◆ **DATA PROVIDED**
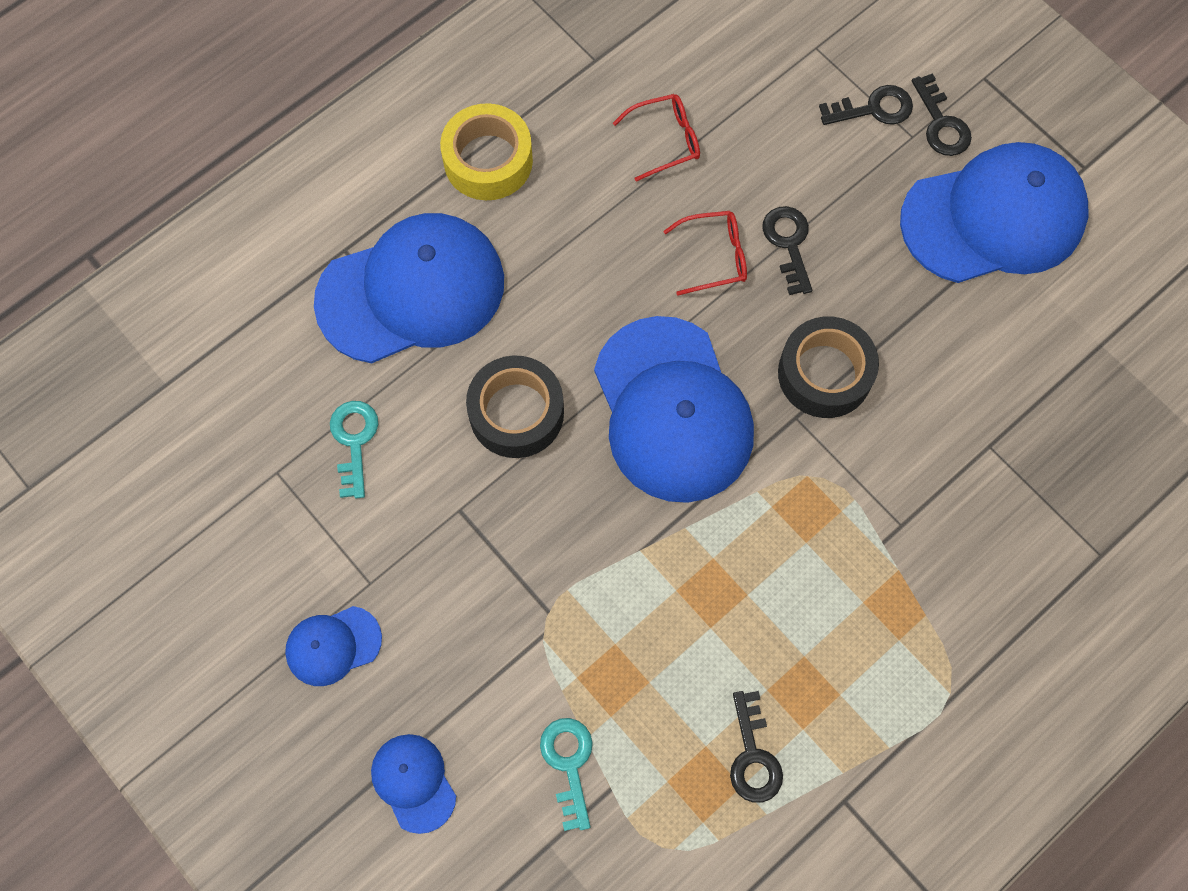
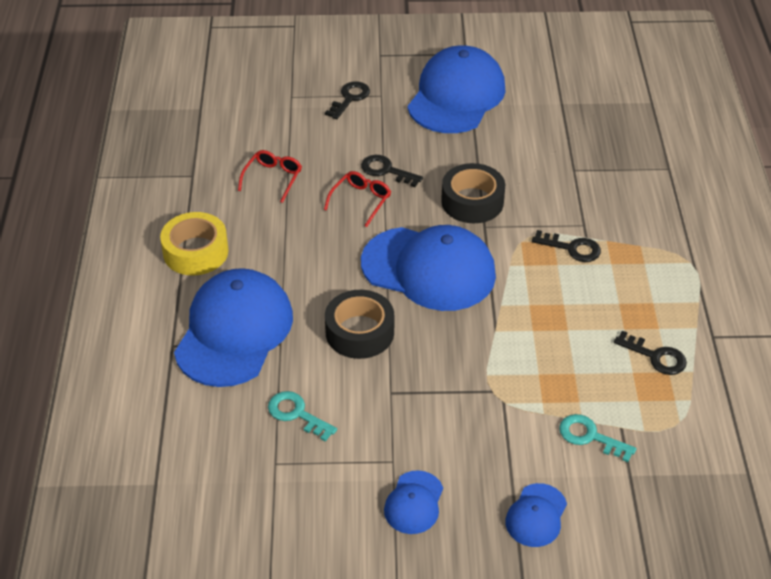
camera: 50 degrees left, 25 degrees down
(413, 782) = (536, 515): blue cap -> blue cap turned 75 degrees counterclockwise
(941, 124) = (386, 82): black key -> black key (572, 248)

◆ **WORK INSTRUCTIONS**
Restate the material above word for word, omitting the pictures.

◆ **OUTPUT FOR THIS TASK**
camera: 50 degrees left, 25 degrees down
(413, 782) = (536, 515): blue cap -> blue cap turned 75 degrees counterclockwise
(941, 124) = (386, 82): black key -> black key (572, 248)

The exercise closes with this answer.